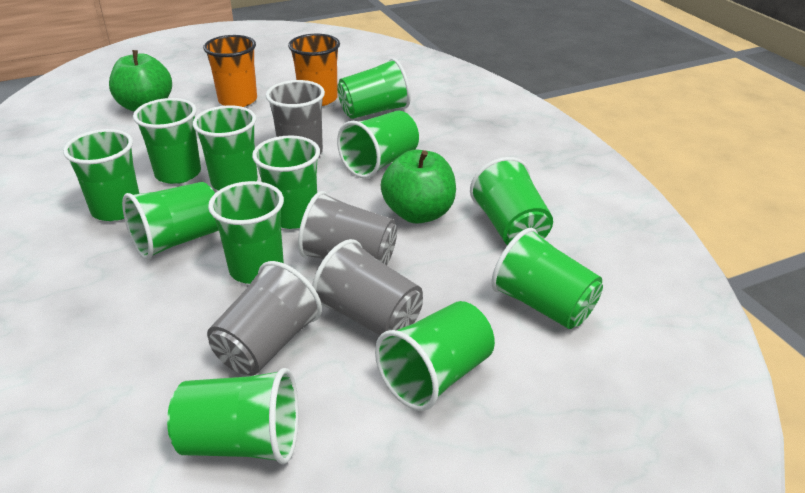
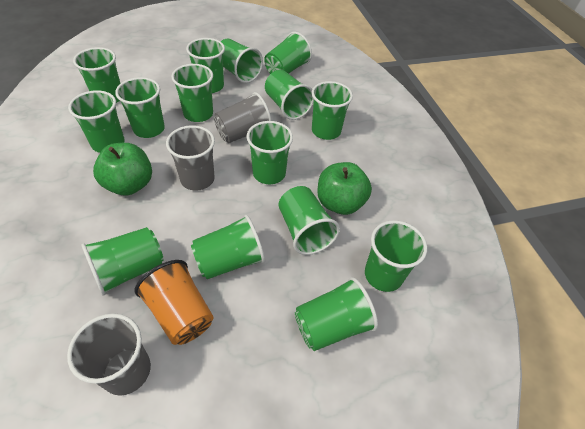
green cup: 12 -> 15
grey cup: 4 -> 3
orange cup: 2 -> 1

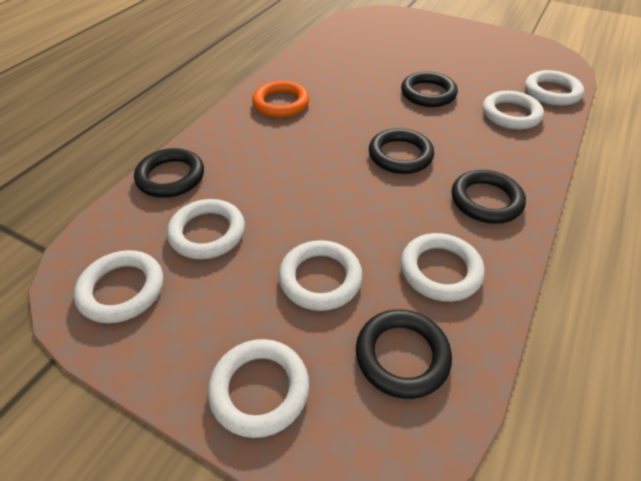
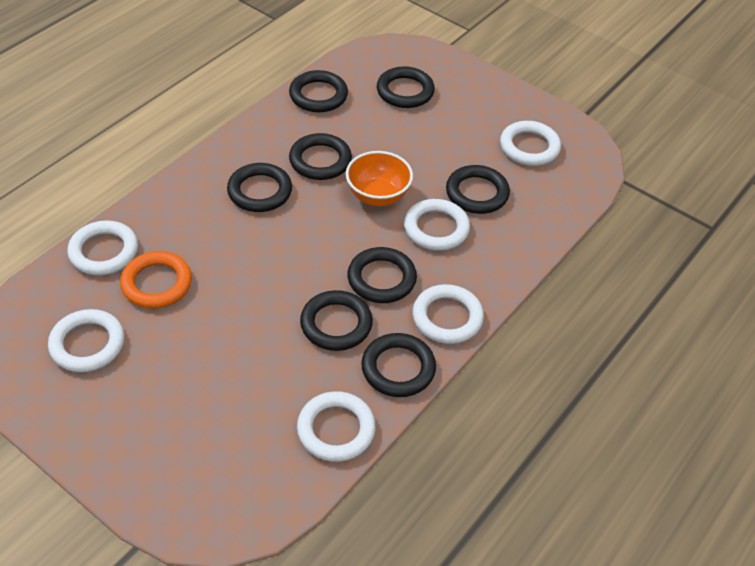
black ring: 5 -> 8
orange bowl: 0 -> 1
white ring: 7 -> 6

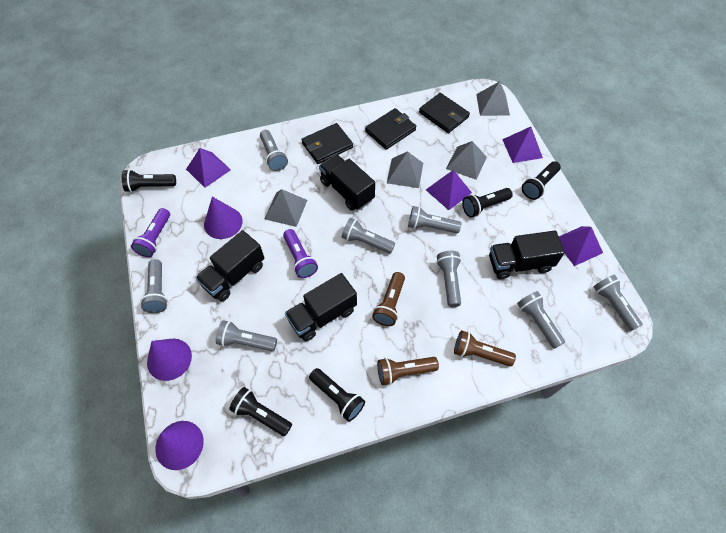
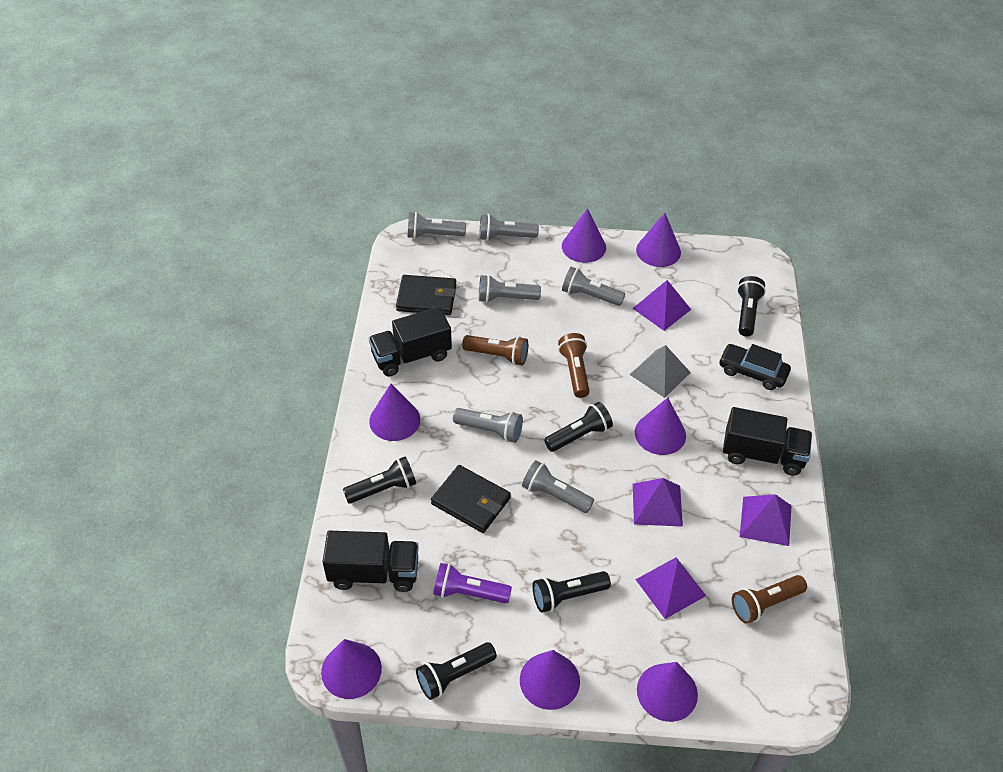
black car: 0 -> 1
black truck: 4 -> 3
black wallet: 3 -> 2
grey flashlight: 8 -> 6
grey pyramid: 4 -> 1
purple cone: 3 -> 7
purple flashlight: 2 -> 1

::::

(What is expected): Every line above that carries the string "black" should be copied.

(Task output):
black ring: 5 -> 8
black car: 0 -> 1
black truck: 4 -> 3
black wallet: 3 -> 2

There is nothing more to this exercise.